Exercise data:

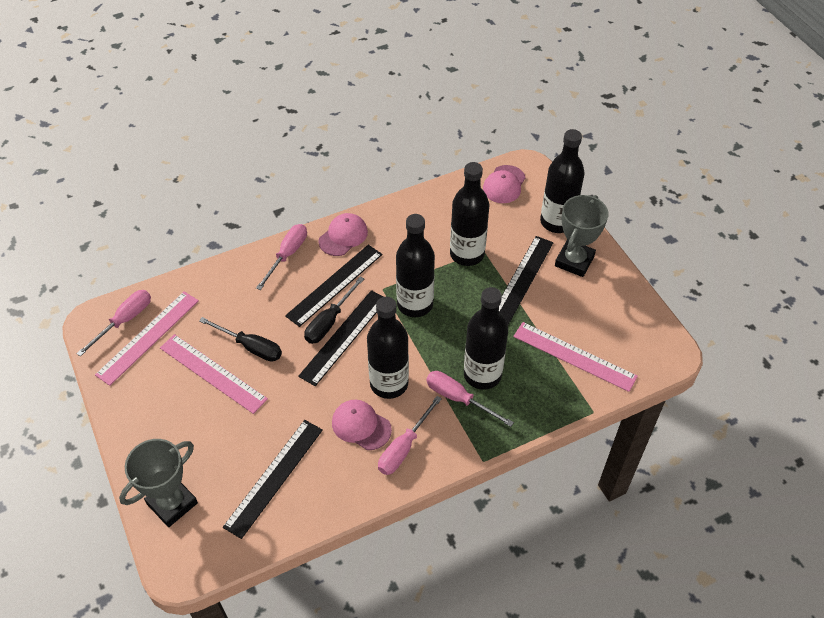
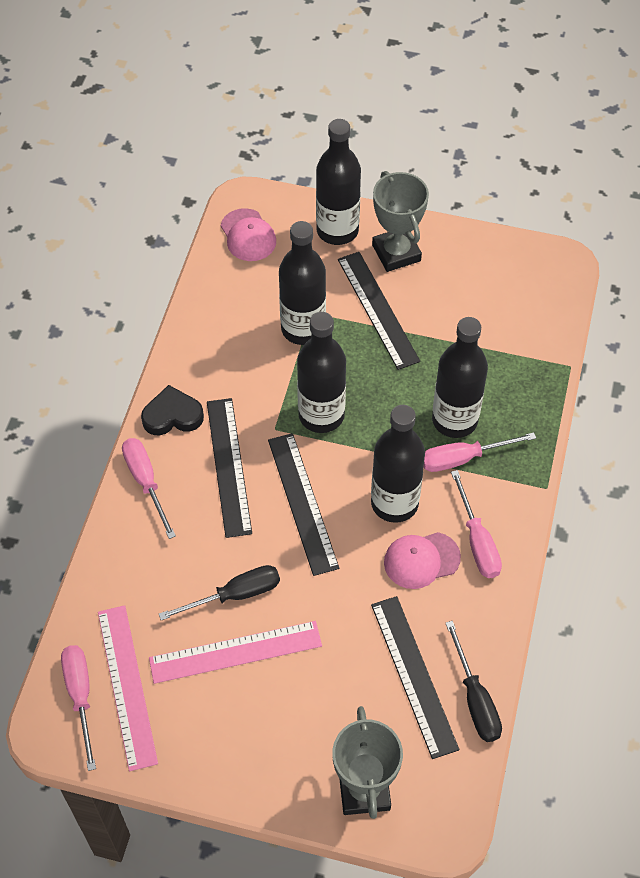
camera: 50 degrees left, 5 degrees up
(329, 321) = (271, 503): black screwdriver -> black screwdriver (475, 699)
(343, 236) = (172, 416): pink cap -> black heart
(574, 356) = (500, 335): pink ruler -> none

Problem:
Report each line of the data that includes the string "pink".

Answer to this problem:
(343, 236) = (172, 416): pink cap -> black heart
(574, 356) = (500, 335): pink ruler -> none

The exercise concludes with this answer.